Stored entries
·····

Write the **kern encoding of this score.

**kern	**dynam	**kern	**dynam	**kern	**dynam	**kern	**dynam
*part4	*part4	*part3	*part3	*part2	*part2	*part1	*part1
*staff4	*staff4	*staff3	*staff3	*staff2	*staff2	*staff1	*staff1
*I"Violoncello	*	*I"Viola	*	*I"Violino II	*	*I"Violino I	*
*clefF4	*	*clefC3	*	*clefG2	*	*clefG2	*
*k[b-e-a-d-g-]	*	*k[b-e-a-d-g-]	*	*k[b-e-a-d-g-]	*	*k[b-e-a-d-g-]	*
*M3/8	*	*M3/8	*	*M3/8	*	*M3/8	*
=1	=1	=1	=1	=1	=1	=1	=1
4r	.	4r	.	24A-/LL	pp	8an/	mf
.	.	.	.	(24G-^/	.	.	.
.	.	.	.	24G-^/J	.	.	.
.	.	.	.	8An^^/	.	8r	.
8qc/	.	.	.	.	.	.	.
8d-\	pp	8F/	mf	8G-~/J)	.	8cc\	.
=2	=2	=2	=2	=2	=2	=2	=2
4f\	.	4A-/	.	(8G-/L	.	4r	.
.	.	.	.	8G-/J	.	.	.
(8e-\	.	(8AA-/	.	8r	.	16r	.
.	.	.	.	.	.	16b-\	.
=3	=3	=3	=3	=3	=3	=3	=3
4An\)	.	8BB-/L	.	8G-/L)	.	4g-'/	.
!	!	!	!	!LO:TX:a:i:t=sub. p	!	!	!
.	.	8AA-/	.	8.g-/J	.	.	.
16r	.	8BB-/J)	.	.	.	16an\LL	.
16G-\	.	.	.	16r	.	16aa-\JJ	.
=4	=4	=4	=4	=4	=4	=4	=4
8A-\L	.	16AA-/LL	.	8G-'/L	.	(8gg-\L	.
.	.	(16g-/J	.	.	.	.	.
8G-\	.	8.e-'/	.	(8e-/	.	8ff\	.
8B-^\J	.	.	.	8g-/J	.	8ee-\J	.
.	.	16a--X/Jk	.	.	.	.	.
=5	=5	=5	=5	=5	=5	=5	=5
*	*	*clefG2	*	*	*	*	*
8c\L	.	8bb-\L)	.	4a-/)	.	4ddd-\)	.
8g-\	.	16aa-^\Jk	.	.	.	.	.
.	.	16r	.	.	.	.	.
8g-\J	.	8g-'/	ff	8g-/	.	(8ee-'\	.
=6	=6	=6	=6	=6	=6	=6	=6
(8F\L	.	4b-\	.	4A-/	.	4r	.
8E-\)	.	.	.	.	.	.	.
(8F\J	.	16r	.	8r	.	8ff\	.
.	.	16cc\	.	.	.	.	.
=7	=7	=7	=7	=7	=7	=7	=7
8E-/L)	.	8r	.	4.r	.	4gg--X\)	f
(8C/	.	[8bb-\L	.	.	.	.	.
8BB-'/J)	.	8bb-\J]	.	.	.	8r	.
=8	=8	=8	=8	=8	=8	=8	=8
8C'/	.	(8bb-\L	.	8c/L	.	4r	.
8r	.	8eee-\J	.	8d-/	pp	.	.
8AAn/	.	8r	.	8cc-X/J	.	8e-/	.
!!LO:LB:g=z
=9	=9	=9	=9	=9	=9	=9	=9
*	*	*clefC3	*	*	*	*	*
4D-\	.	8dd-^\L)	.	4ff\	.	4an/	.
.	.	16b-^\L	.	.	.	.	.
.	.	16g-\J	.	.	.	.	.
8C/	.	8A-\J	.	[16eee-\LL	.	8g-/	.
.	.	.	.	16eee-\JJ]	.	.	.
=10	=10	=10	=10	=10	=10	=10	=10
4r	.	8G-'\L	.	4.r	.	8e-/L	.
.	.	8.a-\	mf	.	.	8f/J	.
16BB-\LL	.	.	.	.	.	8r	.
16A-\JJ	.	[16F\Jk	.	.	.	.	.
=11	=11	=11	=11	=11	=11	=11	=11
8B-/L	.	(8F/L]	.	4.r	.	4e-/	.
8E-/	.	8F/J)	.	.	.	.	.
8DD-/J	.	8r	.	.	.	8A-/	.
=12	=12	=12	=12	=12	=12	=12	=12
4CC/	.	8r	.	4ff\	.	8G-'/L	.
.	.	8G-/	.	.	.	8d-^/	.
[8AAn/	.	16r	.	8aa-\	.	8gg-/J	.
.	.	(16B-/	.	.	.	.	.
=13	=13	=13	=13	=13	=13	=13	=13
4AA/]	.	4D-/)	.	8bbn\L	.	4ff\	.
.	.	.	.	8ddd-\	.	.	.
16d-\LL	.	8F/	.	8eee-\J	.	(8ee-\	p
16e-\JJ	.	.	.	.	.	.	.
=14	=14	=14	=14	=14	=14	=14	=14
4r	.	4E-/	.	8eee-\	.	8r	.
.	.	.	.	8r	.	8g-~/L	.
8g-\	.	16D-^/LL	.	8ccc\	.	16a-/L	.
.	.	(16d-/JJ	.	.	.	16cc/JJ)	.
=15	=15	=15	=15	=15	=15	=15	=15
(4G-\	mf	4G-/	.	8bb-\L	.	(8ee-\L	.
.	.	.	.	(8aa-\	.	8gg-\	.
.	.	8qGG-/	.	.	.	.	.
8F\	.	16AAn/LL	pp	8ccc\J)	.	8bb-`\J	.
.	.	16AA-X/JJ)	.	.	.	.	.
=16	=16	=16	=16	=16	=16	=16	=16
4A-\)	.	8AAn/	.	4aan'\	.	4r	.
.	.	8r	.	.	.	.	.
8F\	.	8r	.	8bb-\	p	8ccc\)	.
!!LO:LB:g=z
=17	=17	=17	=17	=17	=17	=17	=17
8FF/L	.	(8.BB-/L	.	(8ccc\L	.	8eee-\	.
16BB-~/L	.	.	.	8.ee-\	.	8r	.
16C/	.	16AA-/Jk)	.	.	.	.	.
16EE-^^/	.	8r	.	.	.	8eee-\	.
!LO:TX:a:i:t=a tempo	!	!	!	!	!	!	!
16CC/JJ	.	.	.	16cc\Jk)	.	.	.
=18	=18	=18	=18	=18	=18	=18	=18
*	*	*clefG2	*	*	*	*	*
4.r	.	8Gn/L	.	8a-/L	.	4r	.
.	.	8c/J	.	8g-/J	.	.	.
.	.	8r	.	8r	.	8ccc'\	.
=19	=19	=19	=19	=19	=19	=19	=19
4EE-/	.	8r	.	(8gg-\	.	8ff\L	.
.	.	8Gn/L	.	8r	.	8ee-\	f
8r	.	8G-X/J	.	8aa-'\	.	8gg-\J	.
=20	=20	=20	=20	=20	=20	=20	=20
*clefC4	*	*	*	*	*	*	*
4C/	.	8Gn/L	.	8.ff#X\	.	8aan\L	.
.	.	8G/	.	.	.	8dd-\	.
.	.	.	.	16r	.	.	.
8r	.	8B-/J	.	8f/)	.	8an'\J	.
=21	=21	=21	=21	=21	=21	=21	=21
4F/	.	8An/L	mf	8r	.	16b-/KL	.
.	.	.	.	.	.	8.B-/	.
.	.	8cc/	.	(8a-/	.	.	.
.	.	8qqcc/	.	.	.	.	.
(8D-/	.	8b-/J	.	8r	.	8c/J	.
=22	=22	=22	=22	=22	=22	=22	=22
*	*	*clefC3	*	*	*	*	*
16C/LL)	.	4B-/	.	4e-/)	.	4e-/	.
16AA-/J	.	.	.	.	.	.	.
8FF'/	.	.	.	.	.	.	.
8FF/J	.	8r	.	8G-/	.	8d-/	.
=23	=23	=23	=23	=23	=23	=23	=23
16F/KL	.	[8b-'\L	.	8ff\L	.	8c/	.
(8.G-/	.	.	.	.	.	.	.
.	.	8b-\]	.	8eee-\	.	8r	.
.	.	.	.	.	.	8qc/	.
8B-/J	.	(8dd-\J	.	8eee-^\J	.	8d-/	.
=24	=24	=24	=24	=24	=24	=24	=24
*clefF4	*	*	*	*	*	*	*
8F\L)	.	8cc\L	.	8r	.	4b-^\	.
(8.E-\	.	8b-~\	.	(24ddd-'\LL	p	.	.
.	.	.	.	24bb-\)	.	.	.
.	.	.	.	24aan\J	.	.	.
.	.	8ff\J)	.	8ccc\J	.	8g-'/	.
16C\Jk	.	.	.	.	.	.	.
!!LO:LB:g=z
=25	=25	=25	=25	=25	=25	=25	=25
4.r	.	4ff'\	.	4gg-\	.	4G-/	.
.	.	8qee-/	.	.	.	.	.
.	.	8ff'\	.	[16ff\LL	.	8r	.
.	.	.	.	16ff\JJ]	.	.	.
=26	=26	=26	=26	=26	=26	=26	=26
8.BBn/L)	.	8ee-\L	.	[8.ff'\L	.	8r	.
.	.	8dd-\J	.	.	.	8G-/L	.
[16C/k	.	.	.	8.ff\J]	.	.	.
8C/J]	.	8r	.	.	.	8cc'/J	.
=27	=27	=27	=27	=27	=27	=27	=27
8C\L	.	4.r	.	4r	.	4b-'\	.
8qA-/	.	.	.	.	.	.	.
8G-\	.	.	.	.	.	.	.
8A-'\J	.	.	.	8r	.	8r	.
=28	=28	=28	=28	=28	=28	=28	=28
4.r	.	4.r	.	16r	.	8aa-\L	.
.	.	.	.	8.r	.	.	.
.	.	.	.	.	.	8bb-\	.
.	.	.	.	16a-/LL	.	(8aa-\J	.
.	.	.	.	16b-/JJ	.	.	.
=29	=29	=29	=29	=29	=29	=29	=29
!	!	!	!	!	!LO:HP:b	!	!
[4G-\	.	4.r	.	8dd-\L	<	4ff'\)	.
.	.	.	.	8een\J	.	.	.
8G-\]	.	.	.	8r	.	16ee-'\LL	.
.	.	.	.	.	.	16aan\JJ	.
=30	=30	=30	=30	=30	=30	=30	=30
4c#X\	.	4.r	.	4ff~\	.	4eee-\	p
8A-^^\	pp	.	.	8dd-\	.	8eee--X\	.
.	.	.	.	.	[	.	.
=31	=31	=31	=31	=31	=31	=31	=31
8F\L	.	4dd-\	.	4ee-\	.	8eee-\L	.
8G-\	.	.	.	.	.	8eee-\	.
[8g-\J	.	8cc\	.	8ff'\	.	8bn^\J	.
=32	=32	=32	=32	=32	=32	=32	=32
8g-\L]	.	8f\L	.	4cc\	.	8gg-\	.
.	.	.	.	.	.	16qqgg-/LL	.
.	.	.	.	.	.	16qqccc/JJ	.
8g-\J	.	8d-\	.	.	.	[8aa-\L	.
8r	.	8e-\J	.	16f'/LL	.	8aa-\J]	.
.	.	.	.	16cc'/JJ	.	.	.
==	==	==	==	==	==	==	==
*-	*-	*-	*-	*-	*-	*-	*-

·····

● **Exercise instructions**
State how many lines of the items above contain the string "kern". Give only the number.

● **Final result**
2